** Input data follows **

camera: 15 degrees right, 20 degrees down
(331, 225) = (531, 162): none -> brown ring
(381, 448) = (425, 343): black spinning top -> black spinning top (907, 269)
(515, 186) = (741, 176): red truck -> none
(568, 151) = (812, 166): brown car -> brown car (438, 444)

** End of Input data **
** Input data follows **

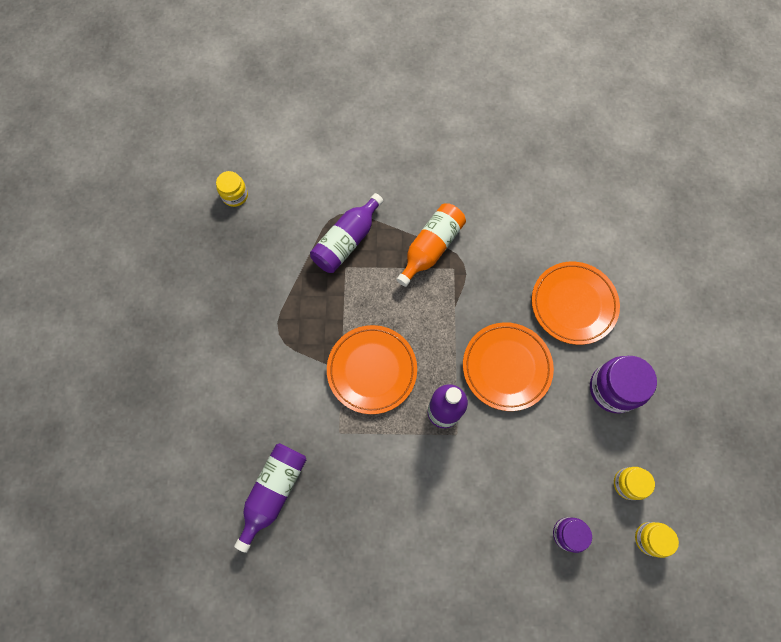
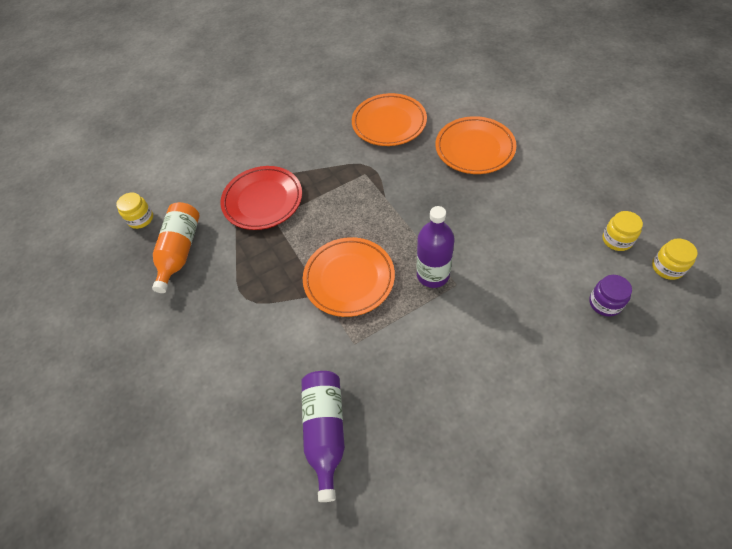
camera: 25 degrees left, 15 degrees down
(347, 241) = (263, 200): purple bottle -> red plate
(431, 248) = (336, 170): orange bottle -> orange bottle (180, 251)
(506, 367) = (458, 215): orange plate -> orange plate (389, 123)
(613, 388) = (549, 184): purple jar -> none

** End of Input data **

- **What is being asked**
Please reproduce, exactly as they appear above, the lines from the line containing "camera: 15 degrees right, 20 degrees down" up to and including the line containing "(568, 151) = (812, 166): brown".

- **Response to this exercise**
camera: 15 degrees right, 20 degrees down
(331, 225) = (531, 162): none -> brown ring
(381, 448) = (425, 343): black spinning top -> black spinning top (907, 269)
(515, 186) = (741, 176): red truck -> none
(568, 151) = (812, 166): brown car -> brown car (438, 444)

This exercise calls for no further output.